▶ _EXERCISE DIRECTIONS_: Copy every one of the following records word for word, without changing a single character.

▶ _LISTING_:
━━━━━━

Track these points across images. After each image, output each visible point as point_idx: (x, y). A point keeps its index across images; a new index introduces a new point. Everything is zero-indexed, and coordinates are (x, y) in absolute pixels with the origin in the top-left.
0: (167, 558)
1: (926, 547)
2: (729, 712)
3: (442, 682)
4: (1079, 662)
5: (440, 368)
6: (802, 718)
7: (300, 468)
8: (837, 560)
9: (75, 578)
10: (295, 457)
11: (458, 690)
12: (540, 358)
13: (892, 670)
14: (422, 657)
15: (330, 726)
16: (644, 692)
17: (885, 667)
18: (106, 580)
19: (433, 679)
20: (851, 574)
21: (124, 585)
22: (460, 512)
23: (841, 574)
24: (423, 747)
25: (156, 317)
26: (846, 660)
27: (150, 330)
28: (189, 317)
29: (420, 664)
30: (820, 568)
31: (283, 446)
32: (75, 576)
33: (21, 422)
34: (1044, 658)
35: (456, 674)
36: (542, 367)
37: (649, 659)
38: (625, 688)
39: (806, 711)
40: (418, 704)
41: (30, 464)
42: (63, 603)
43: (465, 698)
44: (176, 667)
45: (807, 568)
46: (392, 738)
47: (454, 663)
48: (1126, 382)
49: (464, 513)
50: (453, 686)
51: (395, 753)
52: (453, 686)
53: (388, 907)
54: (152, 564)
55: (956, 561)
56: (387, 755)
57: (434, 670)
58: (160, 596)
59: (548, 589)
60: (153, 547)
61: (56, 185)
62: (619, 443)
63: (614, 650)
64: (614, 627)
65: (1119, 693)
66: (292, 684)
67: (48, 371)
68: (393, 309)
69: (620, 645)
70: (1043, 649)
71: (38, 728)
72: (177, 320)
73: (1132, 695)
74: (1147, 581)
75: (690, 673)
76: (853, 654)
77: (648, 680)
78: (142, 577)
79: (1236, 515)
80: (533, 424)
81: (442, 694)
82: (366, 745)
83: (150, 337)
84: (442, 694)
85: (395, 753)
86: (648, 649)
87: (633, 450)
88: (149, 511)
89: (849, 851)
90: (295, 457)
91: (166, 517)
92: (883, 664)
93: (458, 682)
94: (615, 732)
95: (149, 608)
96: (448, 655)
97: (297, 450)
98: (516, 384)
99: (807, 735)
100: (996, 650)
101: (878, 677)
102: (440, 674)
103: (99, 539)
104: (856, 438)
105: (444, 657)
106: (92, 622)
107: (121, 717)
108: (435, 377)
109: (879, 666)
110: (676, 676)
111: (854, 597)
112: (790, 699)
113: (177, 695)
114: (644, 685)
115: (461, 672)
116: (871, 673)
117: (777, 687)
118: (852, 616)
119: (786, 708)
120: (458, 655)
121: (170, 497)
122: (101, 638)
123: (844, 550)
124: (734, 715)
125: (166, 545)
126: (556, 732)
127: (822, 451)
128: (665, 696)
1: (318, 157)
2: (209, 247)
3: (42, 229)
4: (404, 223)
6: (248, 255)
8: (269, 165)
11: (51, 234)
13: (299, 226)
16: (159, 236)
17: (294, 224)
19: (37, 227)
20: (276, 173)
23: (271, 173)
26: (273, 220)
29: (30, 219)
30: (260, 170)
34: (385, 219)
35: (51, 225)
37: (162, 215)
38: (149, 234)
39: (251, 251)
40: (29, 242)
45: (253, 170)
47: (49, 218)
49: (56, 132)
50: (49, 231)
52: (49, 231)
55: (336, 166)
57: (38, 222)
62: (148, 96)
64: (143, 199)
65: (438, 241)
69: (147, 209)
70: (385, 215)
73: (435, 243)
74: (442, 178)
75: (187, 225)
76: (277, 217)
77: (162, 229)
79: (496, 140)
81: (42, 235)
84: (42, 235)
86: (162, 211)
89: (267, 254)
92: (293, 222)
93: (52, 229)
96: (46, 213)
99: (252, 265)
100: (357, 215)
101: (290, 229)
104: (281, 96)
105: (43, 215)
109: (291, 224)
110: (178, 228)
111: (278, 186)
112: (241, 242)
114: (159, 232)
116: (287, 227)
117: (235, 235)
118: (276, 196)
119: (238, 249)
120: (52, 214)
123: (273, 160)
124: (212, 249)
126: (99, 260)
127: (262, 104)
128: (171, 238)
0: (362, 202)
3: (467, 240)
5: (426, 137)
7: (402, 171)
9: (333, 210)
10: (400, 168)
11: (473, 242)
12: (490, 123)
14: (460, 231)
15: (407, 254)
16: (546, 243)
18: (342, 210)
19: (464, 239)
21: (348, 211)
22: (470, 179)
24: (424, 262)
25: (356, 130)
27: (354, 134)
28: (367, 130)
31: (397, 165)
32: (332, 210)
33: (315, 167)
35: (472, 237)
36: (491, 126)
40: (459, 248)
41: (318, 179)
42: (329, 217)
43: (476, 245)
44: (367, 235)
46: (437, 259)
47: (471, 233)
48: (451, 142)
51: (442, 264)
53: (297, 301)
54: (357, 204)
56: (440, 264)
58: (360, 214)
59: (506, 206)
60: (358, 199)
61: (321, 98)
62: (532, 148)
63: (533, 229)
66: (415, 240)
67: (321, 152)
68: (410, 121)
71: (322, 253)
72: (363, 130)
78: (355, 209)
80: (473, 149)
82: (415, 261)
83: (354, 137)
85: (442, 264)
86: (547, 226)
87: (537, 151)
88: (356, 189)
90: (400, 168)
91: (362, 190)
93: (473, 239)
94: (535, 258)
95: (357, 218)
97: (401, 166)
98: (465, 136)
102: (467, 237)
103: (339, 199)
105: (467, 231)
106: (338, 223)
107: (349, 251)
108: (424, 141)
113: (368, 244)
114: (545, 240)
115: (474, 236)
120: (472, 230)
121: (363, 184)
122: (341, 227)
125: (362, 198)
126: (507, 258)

━━━━━━

▶ _FULL OUTPUT_:
Track these points across images. After each image, output each visible point as point_idx: (x, y). A point keeps its index across images; a new index introduces a new point. Everything is zero-indexed, and coordinates are (x, y) in absolute pixels with the origin in the top-left.
0: (167, 558)
1: (926, 547)
2: (729, 712)
3: (442, 682)
4: (1079, 662)
5: (440, 368)
6: (802, 718)
7: (300, 468)
8: (837, 560)
9: (75, 578)
10: (295, 457)
11: (458, 690)
12: (540, 358)
13: (892, 670)
14: (422, 657)
15: (330, 726)
16: (644, 692)
17: (885, 667)
18: (106, 580)
19: (433, 679)
20: (851, 574)
21: (124, 585)
22: (460, 512)
23: (841, 574)
24: (423, 747)
25: (156, 317)
26: (846, 660)
27: (150, 330)
28: (189, 317)
29: (420, 664)
30: (820, 568)
31: (283, 446)
32: (75, 576)
33: (21, 422)
34: (1044, 658)
35: (456, 674)
36: (542, 367)
37: (649, 659)
38: (625, 688)
39: (806, 711)
40: (418, 704)
41: (30, 464)
42: (63, 603)
43: (465, 698)
44: (176, 667)
45: (807, 568)
46: (392, 738)
47: (454, 663)
48: (1126, 382)
49: (464, 513)
50: (453, 686)
51: (395, 753)
52: (453, 686)
53: (388, 907)
54: (152, 564)
55: (956, 561)
56: (387, 755)
57: (434, 670)
58: (160, 596)
59: (548, 589)
60: (153, 547)
61: (56, 185)
62: (619, 443)
63: (614, 650)
64: (614, 627)
65: (1119, 693)
66: (292, 684)
67: (48, 371)
68: (393, 309)
69: (620, 645)
70: (1043, 649)
71: (38, 728)
72: (177, 320)
73: (1132, 695)
74: (1147, 581)
75: (690, 673)
76: (853, 654)
77: (648, 680)
78: (142, 577)
79: (1236, 515)
80: (533, 424)
81: (442, 694)
82: (366, 745)
83: (150, 337)
84: (442, 694)
85: (395, 753)
86: (648, 649)
87: (633, 450)
88: (149, 511)
89: (849, 851)
90: (295, 457)
91: (166, 517)
92: (883, 664)
93: (458, 682)
94: (615, 732)
95: (149, 608)
96: (448, 655)
97: (297, 450)
98: (516, 384)
99: (807, 735)
100: (996, 650)
101: (878, 677)
102: (440, 674)
103: (99, 539)
104: (856, 438)
105: (444, 657)
106: (92, 622)
107: (121, 717)
108: (435, 377)
109: (879, 666)
110: (676, 676)
111: (854, 597)
112: (790, 699)
113: (177, 695)
114: (644, 685)
115: (461, 672)
116: (871, 673)
117: (777, 687)
118: (852, 616)
119: (786, 708)
120: (458, 655)
121: (170, 497)
122: (101, 638)
123: (844, 550)
124: (734, 715)
125: (166, 545)
126: (556, 732)
127: (822, 451)
128: (665, 696)
1: (318, 157)
2: (209, 247)
3: (42, 229)
4: (404, 223)
6: (248, 255)
8: (269, 165)
11: (51, 234)
13: (299, 226)
16: (159, 236)
17: (294, 224)
19: (37, 227)
20: (276, 173)
23: (271, 173)
26: (273, 220)
29: (30, 219)
30: (260, 170)
34: (385, 219)
35: (51, 225)
37: (162, 215)
38: (149, 234)
39: (251, 251)
40: (29, 242)
45: (253, 170)
47: (49, 218)
49: (56, 132)
50: (49, 231)
52: (49, 231)
55: (336, 166)
57: (38, 222)
62: (148, 96)
64: (143, 199)
65: (438, 241)
69: (147, 209)
70: (385, 215)
73: (435, 243)
74: (442, 178)
75: (187, 225)
76: (277, 217)
77: (162, 229)
79: (496, 140)
81: (42, 235)
84: (42, 235)
86: (162, 211)
89: (267, 254)
92: (293, 222)
93: (52, 229)
96: (46, 213)
99: (252, 265)
100: (357, 215)
101: (290, 229)
104: (281, 96)
105: (43, 215)
109: (291, 224)
110: (178, 228)
111: (278, 186)
112: (241, 242)
114: (159, 232)
116: (287, 227)
117: (235, 235)
118: (276, 196)
119: (238, 249)
120: (52, 214)
123: (273, 160)
124: (212, 249)
126: (99, 260)
127: (262, 104)
128: (171, 238)
0: (362, 202)
3: (467, 240)
5: (426, 137)
7: (402, 171)
9: (333, 210)
10: (400, 168)
11: (473, 242)
12: (490, 123)
14: (460, 231)
15: (407, 254)
16: (546, 243)
18: (342, 210)
19: (464, 239)
21: (348, 211)
22: (470, 179)
24: (424, 262)
25: (356, 130)
27: (354, 134)
28: (367, 130)
31: (397, 165)
32: (332, 210)
33: (315, 167)
35: (472, 237)
36: (491, 126)
40: (459, 248)
41: (318, 179)
42: (329, 217)
43: (476, 245)
44: (367, 235)
46: (437, 259)
47: (471, 233)
48: (451, 142)
51: (442, 264)
53: (297, 301)
54: (357, 204)
56: (440, 264)
58: (360, 214)
59: (506, 206)
60: (358, 199)
61: (321, 98)
62: (532, 148)
63: (533, 229)
66: (415, 240)
67: (321, 152)
68: (410, 121)
71: (322, 253)
72: (363, 130)
78: (355, 209)
80: (473, 149)
82: (415, 261)
83: (354, 137)
85: (442, 264)
86: (547, 226)
87: (537, 151)
88: (356, 189)
90: (400, 168)
91: (362, 190)
93: (473, 239)
94: (535, 258)
95: (357, 218)
97: (401, 166)
98: (465, 136)
102: (467, 237)
103: (339, 199)
105: (467, 231)
106: (338, 223)
107: (349, 251)
108: (424, 141)
113: (368, 244)
114: (545, 240)
115: (474, 236)
120: (472, 230)
121: (363, 184)
122: (341, 227)
125: (362, 198)
126: (507, 258)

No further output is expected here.